• _EXTRACTED DATA_:

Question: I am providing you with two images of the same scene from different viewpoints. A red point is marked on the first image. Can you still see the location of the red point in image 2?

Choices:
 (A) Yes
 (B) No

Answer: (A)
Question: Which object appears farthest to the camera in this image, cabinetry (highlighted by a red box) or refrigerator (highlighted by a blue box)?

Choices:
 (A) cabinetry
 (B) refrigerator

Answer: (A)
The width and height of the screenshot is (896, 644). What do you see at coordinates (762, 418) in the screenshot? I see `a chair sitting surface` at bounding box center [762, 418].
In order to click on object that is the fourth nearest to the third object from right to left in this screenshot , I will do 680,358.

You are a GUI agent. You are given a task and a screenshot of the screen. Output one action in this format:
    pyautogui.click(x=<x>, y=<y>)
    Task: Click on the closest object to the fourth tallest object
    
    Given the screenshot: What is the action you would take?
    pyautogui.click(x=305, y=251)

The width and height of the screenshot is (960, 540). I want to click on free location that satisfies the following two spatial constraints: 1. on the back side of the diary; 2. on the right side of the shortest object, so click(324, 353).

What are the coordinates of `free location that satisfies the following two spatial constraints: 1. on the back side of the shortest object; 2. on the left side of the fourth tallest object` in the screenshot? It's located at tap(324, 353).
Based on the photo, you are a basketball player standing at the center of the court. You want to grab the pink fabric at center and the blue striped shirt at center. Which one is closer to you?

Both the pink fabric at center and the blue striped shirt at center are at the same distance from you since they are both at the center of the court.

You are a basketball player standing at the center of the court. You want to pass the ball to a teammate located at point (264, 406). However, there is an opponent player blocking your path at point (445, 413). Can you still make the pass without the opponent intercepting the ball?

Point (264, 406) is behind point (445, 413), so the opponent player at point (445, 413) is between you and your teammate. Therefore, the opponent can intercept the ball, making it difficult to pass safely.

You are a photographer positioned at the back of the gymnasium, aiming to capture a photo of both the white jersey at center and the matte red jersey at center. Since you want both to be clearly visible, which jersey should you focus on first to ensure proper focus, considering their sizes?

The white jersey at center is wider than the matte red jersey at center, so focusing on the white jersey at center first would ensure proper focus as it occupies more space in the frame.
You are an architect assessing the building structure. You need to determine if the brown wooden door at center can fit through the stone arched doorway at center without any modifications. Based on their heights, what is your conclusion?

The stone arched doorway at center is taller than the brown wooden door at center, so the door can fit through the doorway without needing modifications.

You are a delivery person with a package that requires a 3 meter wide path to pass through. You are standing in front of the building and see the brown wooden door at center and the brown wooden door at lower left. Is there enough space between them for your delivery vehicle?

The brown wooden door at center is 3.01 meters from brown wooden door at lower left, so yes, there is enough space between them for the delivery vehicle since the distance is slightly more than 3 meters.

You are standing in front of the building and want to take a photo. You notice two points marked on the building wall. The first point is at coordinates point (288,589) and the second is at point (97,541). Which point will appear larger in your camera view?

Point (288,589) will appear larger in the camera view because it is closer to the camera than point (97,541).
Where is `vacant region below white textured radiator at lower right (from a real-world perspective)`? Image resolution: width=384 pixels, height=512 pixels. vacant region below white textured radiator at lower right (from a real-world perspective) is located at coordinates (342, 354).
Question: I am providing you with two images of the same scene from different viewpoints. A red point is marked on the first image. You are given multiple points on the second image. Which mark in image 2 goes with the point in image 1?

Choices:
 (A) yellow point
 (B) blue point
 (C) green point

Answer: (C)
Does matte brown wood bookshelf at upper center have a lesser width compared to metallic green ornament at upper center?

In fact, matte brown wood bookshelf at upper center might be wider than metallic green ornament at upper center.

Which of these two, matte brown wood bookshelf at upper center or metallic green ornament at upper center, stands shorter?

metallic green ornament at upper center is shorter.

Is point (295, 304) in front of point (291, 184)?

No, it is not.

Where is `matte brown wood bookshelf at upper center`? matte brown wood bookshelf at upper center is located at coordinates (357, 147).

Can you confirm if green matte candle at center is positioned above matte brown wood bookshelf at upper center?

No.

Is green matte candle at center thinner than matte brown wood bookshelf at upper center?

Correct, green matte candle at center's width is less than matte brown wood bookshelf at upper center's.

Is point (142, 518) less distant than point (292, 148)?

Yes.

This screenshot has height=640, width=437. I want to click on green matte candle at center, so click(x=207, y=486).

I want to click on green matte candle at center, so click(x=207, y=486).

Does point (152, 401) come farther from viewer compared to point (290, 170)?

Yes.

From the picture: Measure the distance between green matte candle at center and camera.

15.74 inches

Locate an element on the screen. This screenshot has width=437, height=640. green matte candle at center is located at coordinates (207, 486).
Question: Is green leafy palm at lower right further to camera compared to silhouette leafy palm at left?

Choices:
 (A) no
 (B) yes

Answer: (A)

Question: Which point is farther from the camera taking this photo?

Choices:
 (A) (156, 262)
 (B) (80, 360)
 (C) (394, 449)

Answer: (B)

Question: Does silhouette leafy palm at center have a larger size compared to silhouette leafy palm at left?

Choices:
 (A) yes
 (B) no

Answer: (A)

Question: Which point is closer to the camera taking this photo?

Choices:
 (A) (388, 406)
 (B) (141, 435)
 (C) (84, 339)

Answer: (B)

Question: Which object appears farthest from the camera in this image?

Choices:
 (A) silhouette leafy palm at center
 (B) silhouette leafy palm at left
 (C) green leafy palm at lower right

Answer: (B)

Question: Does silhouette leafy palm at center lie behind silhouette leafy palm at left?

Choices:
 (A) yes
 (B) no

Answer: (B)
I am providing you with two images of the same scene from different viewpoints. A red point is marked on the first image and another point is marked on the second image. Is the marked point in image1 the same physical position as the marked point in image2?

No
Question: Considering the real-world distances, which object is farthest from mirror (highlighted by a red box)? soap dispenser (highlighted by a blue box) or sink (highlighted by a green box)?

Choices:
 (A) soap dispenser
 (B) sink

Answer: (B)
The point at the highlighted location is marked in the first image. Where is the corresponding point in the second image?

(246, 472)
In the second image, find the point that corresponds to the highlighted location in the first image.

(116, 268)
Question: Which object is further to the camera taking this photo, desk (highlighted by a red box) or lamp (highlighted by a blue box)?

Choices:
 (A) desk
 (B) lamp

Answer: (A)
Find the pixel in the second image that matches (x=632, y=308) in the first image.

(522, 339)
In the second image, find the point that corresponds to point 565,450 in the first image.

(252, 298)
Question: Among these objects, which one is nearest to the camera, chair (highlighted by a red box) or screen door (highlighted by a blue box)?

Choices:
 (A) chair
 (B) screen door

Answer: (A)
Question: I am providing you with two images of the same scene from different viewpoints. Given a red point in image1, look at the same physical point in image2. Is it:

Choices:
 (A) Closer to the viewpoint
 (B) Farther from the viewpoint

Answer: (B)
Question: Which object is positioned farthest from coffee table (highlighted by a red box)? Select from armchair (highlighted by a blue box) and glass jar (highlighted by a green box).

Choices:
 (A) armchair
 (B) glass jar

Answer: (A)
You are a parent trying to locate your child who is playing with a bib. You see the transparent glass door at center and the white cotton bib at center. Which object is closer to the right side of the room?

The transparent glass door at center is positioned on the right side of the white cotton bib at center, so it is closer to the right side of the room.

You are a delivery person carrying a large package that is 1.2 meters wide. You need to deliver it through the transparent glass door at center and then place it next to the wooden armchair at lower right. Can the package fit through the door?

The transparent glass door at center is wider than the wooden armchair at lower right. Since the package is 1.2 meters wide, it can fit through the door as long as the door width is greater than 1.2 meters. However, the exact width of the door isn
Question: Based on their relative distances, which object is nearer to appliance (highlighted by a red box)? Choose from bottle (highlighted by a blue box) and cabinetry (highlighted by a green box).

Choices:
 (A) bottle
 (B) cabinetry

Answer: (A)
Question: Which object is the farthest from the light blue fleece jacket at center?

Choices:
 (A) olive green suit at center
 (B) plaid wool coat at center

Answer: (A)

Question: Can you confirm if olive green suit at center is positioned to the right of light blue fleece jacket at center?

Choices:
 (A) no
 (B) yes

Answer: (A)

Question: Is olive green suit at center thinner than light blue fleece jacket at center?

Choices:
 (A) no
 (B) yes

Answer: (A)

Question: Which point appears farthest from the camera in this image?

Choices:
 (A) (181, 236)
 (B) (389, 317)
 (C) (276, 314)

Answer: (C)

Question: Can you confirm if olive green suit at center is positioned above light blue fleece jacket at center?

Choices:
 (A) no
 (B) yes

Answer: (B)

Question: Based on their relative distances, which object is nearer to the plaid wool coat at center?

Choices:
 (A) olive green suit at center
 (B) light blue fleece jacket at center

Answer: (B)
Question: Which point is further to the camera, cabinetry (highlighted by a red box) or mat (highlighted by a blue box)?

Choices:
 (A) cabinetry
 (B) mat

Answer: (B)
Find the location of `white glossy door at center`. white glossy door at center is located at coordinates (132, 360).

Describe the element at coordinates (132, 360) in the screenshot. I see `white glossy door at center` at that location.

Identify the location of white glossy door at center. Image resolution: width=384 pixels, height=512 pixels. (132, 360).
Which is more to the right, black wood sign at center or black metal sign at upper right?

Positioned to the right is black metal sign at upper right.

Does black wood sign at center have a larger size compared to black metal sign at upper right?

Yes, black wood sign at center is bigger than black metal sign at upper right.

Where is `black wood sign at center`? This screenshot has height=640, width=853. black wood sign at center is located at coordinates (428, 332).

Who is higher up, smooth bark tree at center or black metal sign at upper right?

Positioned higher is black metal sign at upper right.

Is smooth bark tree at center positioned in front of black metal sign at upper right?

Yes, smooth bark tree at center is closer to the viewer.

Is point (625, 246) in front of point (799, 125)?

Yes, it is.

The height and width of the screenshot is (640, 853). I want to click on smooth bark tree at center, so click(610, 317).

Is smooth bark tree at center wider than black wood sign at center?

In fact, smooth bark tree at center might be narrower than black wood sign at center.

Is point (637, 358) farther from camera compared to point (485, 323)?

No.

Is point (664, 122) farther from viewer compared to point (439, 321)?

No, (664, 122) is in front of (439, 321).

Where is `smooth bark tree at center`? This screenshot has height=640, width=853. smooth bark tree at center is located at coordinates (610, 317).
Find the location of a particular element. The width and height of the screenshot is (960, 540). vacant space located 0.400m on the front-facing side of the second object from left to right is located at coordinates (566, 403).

• _YOUR TASK_:
Gather every line in the rows above that contains the string "pyautogui".

• _ANSWER TO THIS TASK_:
    pyautogui.click(x=<x>, y=<y>)
    pyautogui.click(x=305, y=251)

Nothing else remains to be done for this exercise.